= EXERCISE PROMPT =
After finding the line that contains "pink cake: 3 -> 2" in the entries below, retype it and every following line precisely, the last included.

= GIVEN DATA =
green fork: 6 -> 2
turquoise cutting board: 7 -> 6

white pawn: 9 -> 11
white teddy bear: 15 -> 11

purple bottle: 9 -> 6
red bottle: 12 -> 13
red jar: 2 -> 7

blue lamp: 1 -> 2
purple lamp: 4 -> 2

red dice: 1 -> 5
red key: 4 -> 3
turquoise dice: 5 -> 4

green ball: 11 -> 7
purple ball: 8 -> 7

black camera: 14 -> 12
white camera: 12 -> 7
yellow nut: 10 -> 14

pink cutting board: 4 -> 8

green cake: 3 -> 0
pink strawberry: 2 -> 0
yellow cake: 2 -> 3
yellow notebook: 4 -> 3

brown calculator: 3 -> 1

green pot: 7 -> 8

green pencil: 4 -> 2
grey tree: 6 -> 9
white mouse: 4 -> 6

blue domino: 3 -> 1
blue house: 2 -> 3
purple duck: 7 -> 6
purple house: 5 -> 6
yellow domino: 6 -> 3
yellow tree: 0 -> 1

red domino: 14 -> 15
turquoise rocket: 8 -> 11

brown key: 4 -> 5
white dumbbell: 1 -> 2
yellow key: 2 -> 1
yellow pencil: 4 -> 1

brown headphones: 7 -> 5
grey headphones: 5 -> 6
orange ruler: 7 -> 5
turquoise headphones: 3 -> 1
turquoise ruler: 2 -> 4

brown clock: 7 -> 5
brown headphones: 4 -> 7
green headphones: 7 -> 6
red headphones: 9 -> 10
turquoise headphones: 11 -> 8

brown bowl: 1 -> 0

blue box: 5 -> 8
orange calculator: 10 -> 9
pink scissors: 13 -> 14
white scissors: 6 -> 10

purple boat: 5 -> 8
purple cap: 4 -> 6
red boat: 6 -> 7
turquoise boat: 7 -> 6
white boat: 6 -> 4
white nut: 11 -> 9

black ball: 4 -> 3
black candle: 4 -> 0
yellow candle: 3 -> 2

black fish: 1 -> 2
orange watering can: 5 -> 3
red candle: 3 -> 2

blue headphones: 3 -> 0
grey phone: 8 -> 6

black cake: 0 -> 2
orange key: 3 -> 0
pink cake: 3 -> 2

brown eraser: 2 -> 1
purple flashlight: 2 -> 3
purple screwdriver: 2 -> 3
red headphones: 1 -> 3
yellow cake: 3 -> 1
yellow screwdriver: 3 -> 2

= ANSWER TO THIS EXERCISE =
pink cake: 3 -> 2

brown eraser: 2 -> 1
purple flashlight: 2 -> 3
purple screwdriver: 2 -> 3
red headphones: 1 -> 3
yellow cake: 3 -> 1
yellow screwdriver: 3 -> 2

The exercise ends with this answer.